• WORK TASK:
Report every line of the records below that contains the word "image".
EXCERPTED RECORDS Start Marker
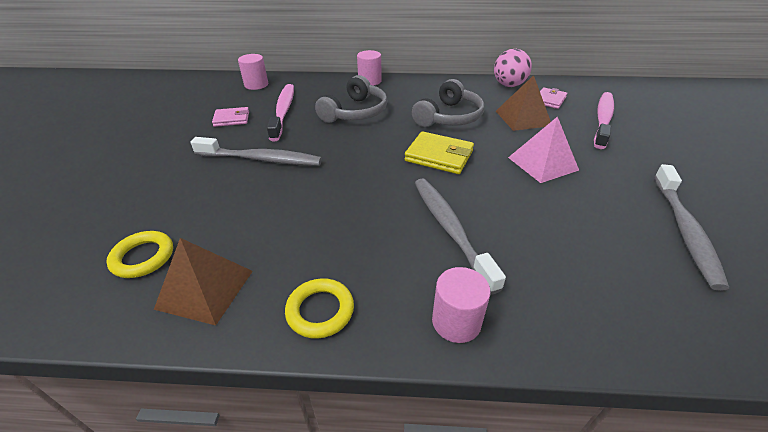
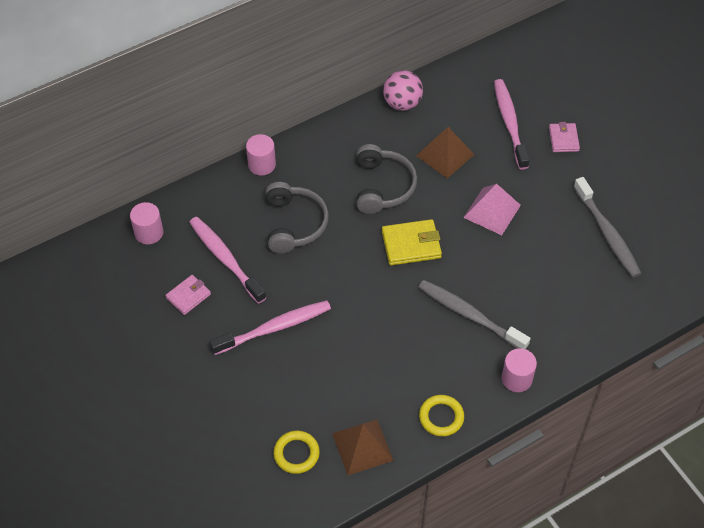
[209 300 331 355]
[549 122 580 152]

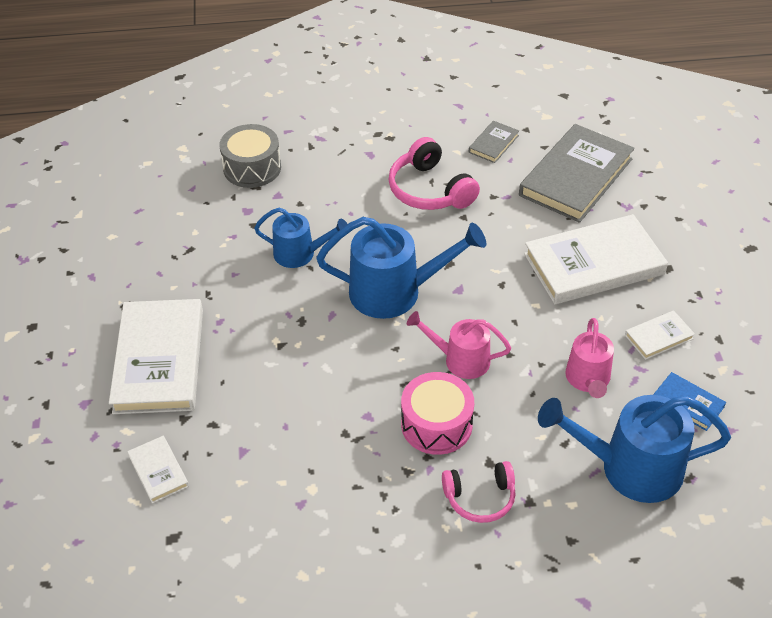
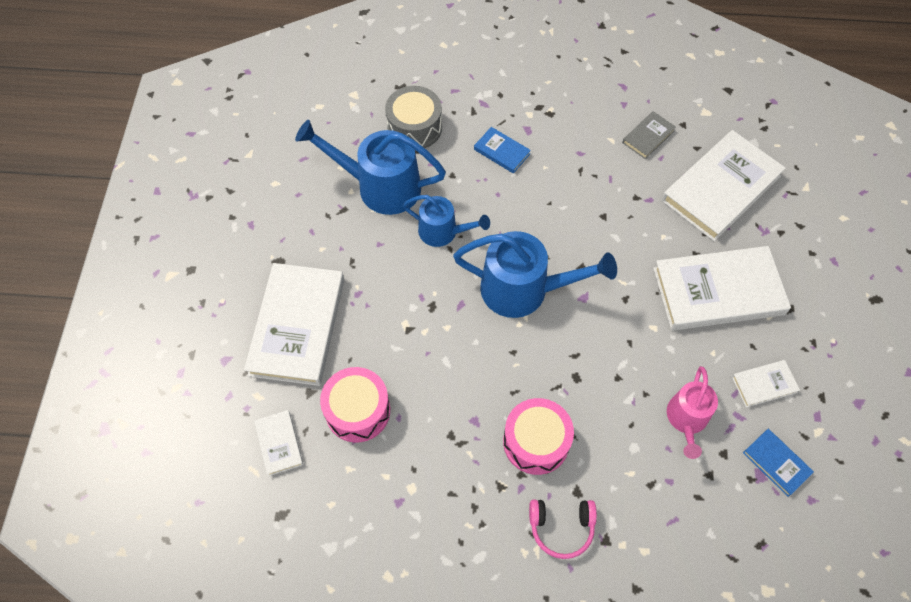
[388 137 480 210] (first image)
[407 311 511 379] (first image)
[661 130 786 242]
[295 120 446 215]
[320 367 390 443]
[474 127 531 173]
EXCERPTED RECORDS End Marker
• RESPONSE TO THIS EXERCISE:
[388 137 480 210] (first image)
[407 311 511 379] (first image)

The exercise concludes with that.